◆ Data shown ◆
_ _ _ _

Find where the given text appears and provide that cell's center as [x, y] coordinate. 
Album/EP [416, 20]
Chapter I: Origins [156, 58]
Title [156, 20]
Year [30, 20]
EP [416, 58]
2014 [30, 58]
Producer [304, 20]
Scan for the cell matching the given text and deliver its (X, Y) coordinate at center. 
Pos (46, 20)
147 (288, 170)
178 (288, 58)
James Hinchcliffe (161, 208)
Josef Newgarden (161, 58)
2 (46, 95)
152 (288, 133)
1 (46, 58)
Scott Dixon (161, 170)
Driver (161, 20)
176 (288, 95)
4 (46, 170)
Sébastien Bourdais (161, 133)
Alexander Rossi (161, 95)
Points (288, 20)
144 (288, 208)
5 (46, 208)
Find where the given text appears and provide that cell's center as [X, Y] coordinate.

_ _ _ _

◆ Directive ◆
Replace "given text" with "specified text" everywhere it occurs in the records above, and reproduce the records with nothing else altered.

◆ Correct answer ◆
Find where the specified text appears and provide that cell's center as [x, y] coordinate. 
Album/EP [416, 20]
Chapter I: Origins [156, 58]
Title [156, 20]
Year [30, 20]
EP [416, 58]
2014 [30, 58]
Producer [304, 20]
Scan for the cell matching the specified text and deliver its (X, Y) coordinate at center. 
Pos (46, 20)
147 (288, 170)
178 (288, 58)
James Hinchcliffe (161, 208)
Josef Newgarden (161, 58)
2 (46, 95)
152 (288, 133)
1 (46, 58)
Scott Dixon (161, 170)
Driver (161, 20)
176 (288, 95)
4 (46, 170)
Sébastien Bourdais (161, 133)
Alexander Rossi (161, 95)
Points (288, 20)
144 (288, 208)
5 (46, 208)
Find where the specified text appears and provide that cell's center as [X, Y] coordinate.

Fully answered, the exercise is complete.